### Task details
Below this line is a listing that includes pictures. Copy exactly, and only, the lines from the one containing "black line: rotated" through the one containing "pink pentagon: moved 9 px left"; the pictures do not go in the copy.

### Data listing
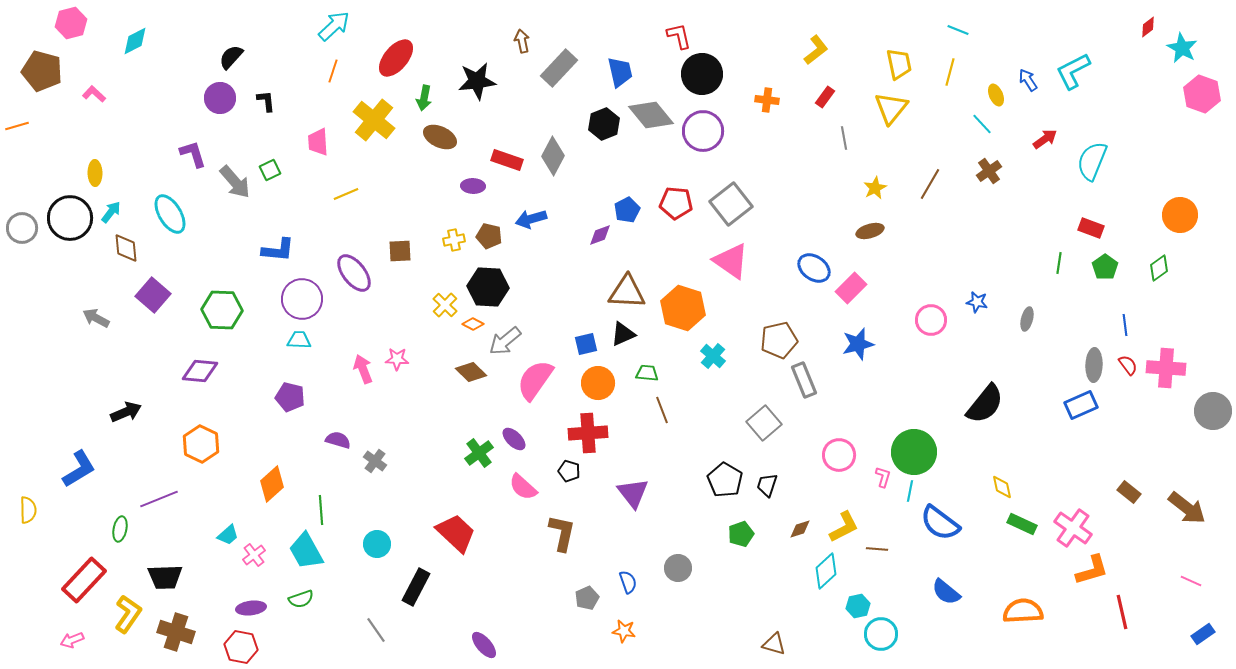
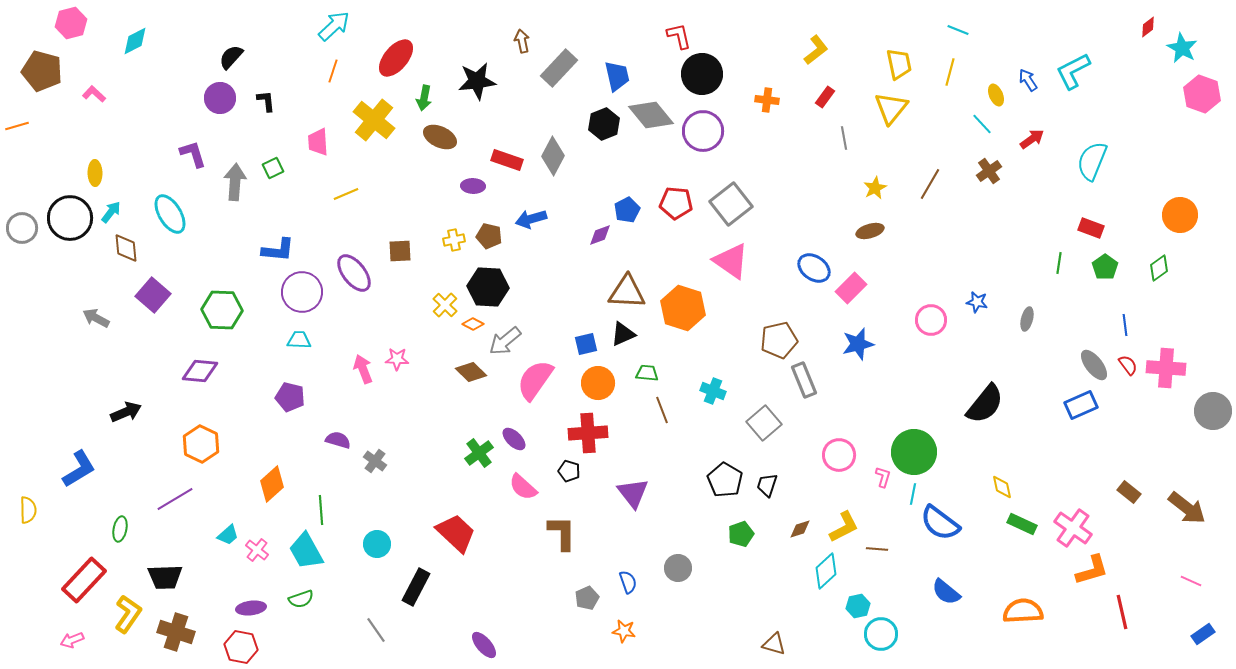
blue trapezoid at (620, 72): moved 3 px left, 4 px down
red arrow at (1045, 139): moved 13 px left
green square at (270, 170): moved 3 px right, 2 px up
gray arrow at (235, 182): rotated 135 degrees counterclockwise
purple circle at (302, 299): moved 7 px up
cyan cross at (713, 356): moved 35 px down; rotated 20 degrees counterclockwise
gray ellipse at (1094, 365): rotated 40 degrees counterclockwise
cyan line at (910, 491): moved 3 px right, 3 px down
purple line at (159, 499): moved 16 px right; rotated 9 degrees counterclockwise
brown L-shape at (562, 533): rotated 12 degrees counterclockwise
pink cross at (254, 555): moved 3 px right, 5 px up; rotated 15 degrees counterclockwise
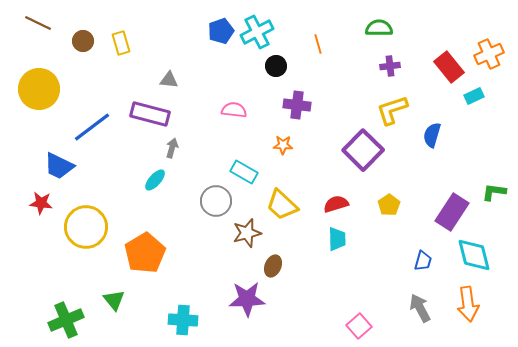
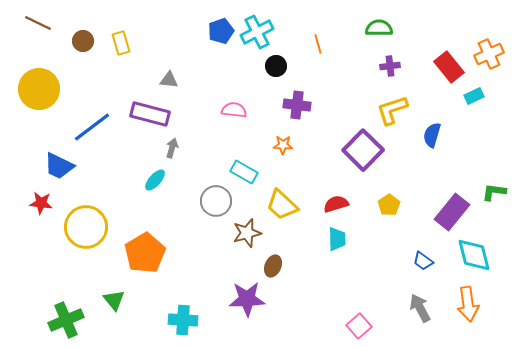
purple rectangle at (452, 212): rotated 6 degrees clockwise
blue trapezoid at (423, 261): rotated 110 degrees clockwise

--

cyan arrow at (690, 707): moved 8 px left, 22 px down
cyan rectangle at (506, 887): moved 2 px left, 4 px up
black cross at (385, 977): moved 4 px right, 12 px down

* * *

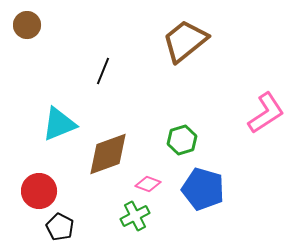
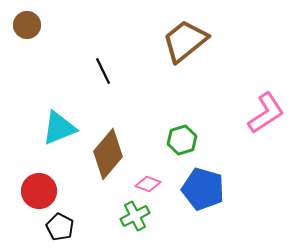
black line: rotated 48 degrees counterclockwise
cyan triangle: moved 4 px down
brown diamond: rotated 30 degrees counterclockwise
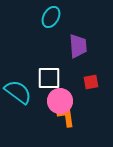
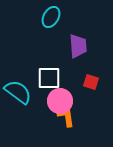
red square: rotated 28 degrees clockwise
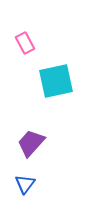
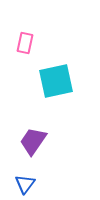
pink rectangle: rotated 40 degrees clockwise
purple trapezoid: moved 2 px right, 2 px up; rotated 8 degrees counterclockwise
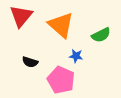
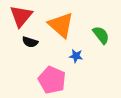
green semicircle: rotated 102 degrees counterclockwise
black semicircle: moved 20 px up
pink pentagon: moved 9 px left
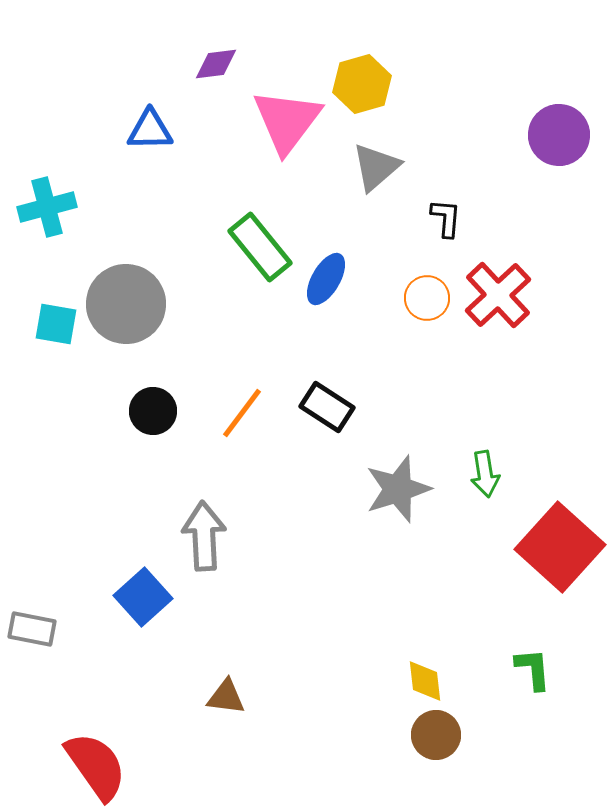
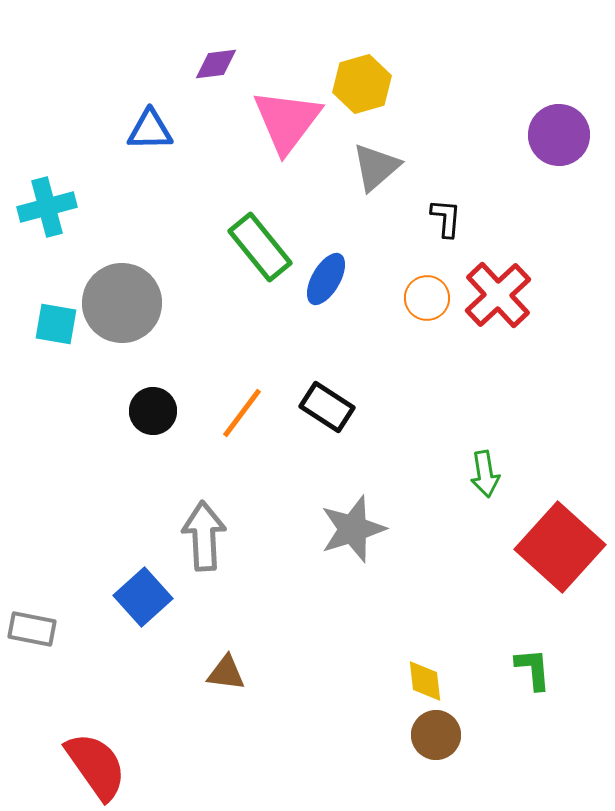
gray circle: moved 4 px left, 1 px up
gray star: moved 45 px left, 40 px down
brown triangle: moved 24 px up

### Task output
black line: rotated 48 degrees counterclockwise
cyan triangle: moved 4 px down
brown diamond: rotated 30 degrees counterclockwise
red square: rotated 28 degrees clockwise
pink rectangle: rotated 40 degrees clockwise
purple trapezoid: moved 2 px right, 2 px up; rotated 8 degrees counterclockwise
green semicircle: rotated 102 degrees counterclockwise
black semicircle: moved 20 px up
pink pentagon: moved 9 px left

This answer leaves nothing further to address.